→ **Work task**:
Transcribe each record exactly. Omit the pictures.

→ **Source information**:
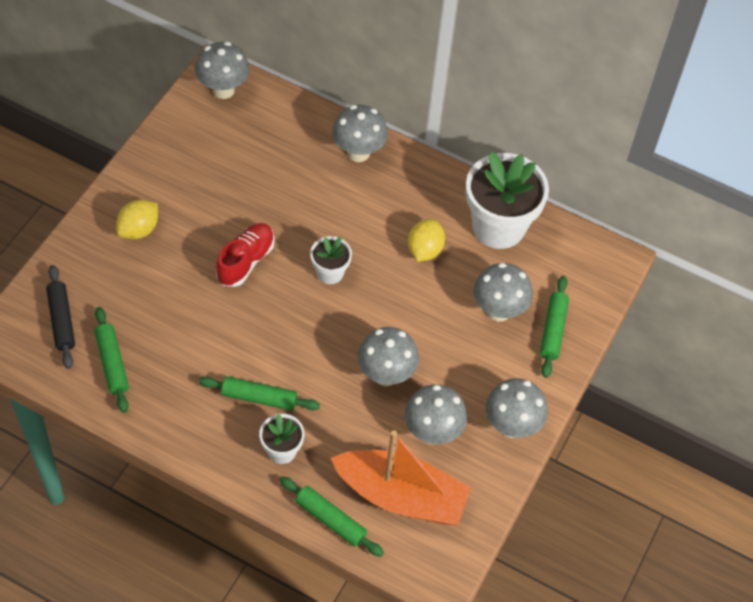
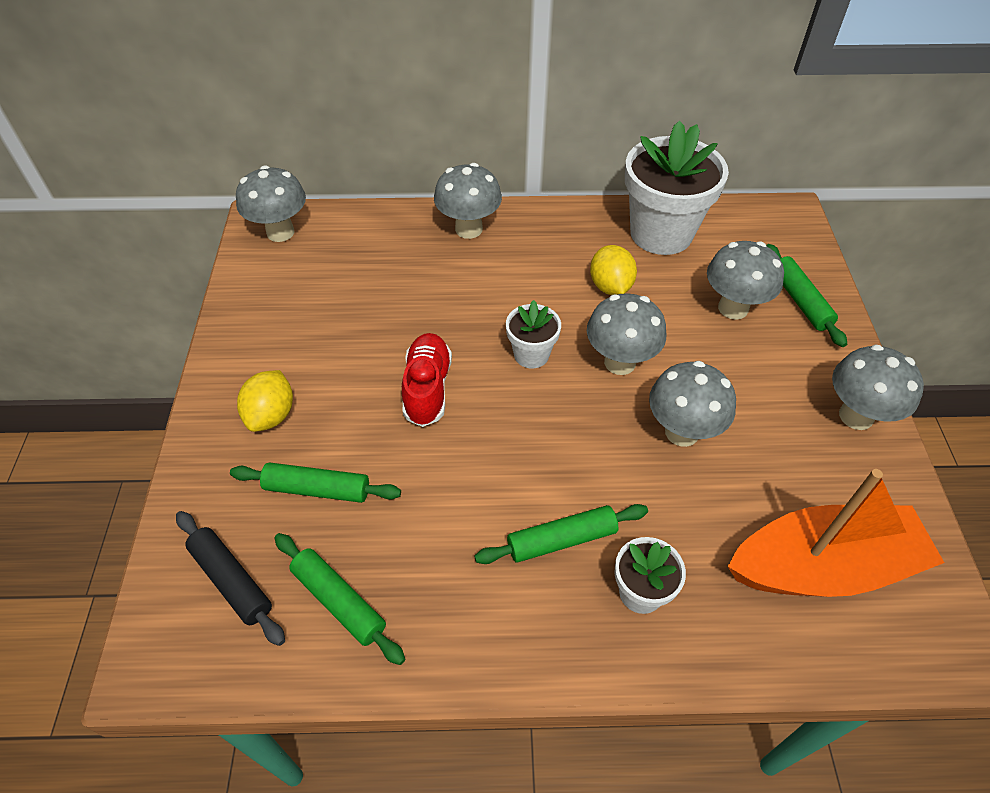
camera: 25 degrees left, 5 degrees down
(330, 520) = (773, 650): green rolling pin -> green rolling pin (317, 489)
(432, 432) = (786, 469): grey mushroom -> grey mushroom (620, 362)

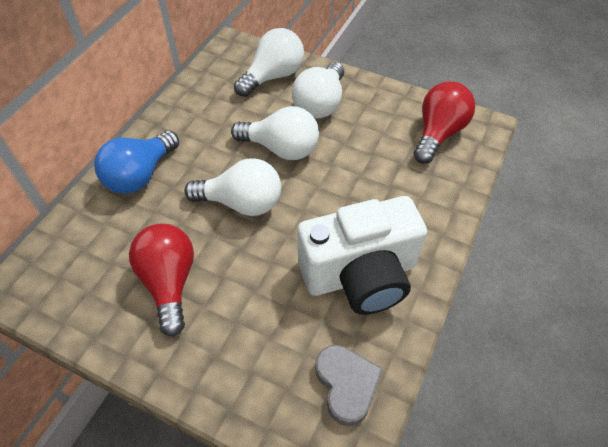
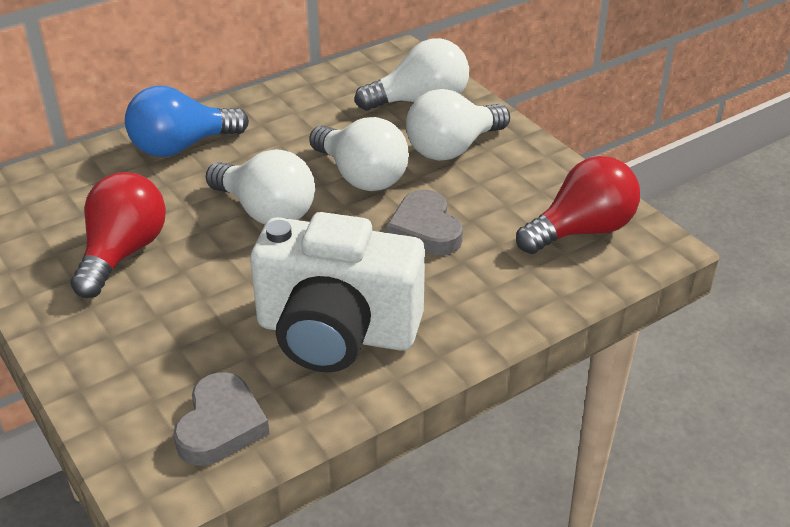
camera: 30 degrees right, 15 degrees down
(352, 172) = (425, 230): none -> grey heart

→ **Worked solution**:
camera: 25 degrees left, 5 degrees down
(330, 520) = (773, 650): green rolling pin -> green rolling pin (317, 489)
(432, 432) = (786, 469): grey mushroom -> grey mushroom (620, 362)

camera: 30 degrees right, 15 degrees down
(352, 172) = (425, 230): none -> grey heart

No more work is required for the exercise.